**Records supplied**

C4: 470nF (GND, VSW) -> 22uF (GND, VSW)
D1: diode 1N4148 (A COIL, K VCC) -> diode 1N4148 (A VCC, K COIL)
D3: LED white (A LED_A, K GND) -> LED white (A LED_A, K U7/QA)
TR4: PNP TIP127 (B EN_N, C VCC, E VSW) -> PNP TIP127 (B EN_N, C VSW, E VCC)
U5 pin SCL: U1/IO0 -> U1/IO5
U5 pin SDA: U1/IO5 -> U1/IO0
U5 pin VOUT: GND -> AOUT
---
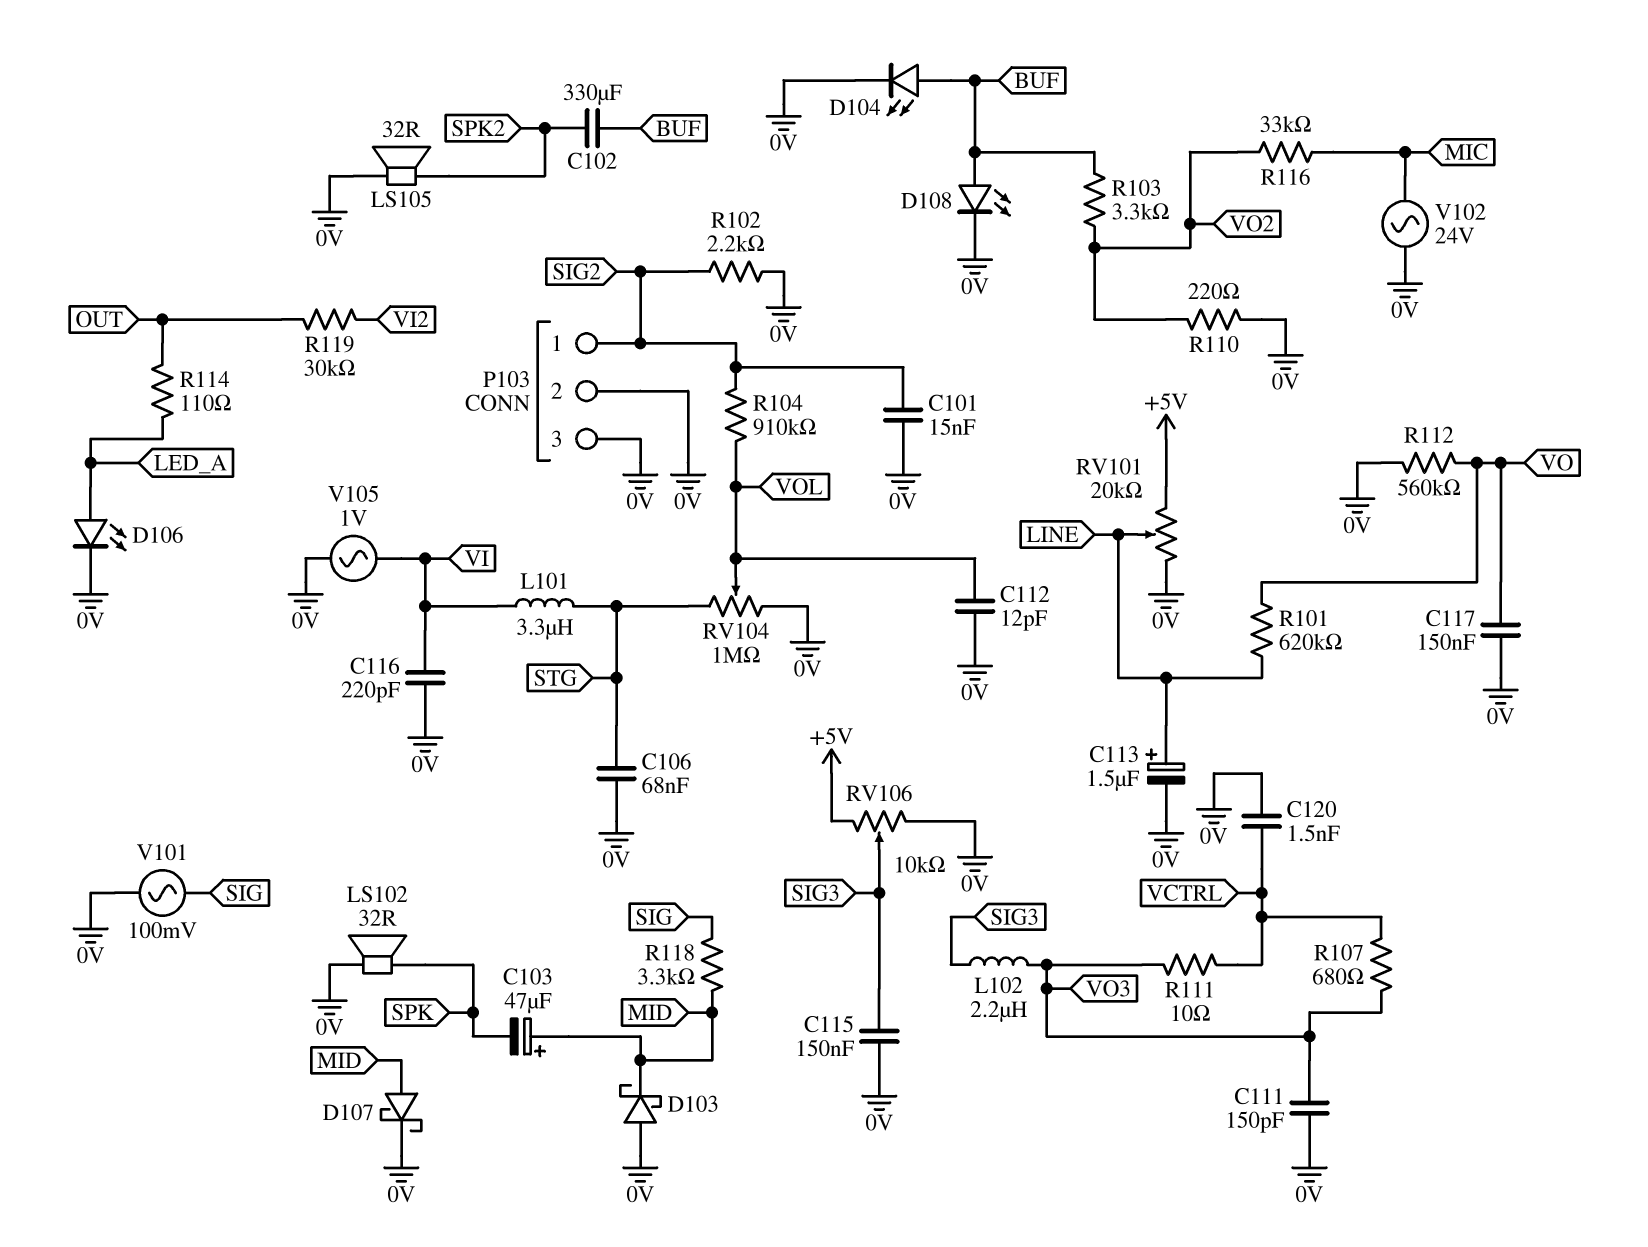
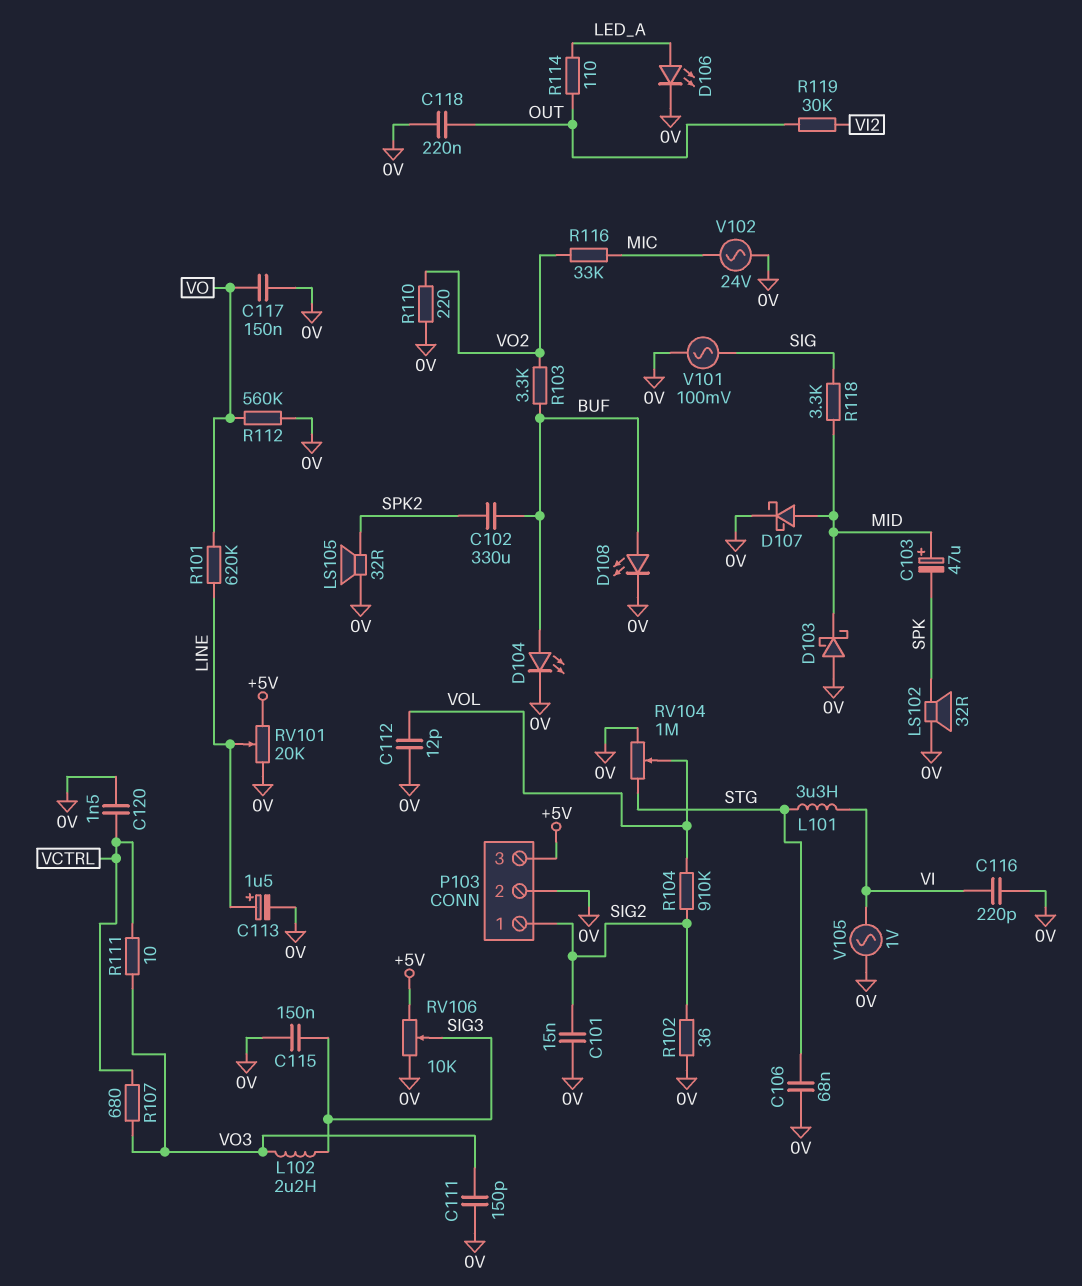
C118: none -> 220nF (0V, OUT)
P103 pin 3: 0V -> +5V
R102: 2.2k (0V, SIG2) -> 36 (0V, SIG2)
...
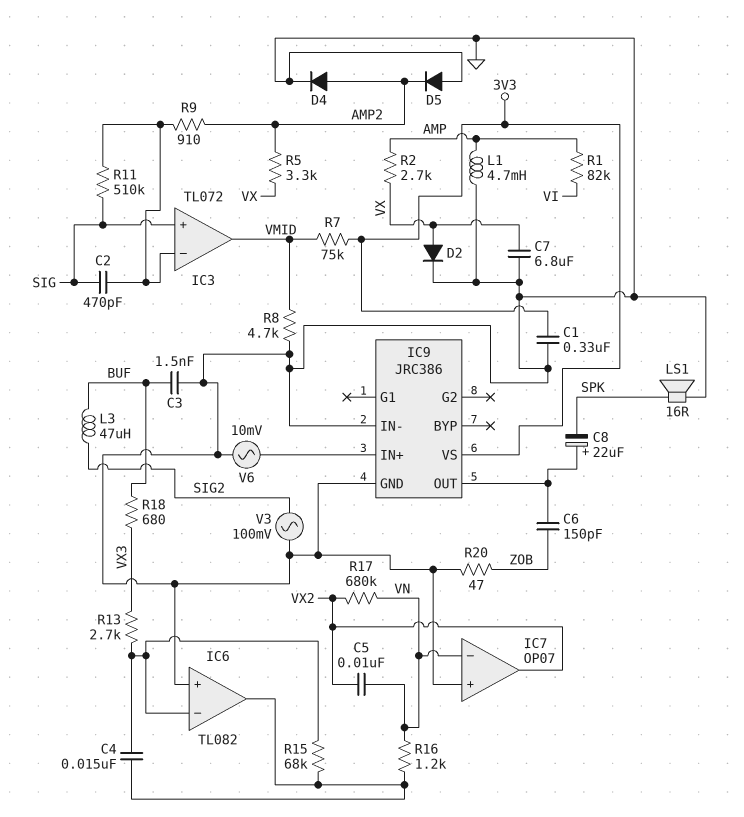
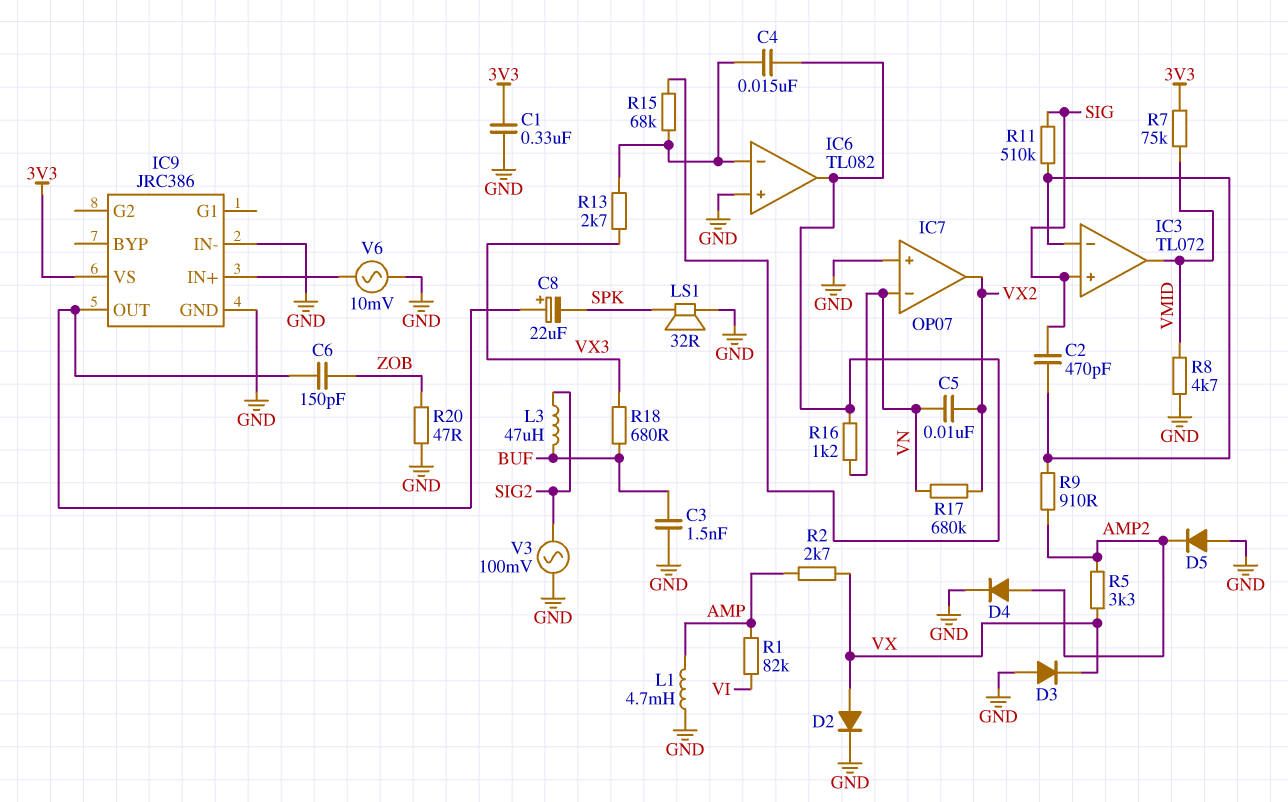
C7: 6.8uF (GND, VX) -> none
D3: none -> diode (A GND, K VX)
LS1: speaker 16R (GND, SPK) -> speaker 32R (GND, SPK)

**How to complete this task**
For each line of the data that has the word "none", report that line.

**Answer for the task**
C118: none -> 220nF (0V, OUT)
C7: 6.8uF (GND, VX) -> none
D3: none -> diode (A GND, K VX)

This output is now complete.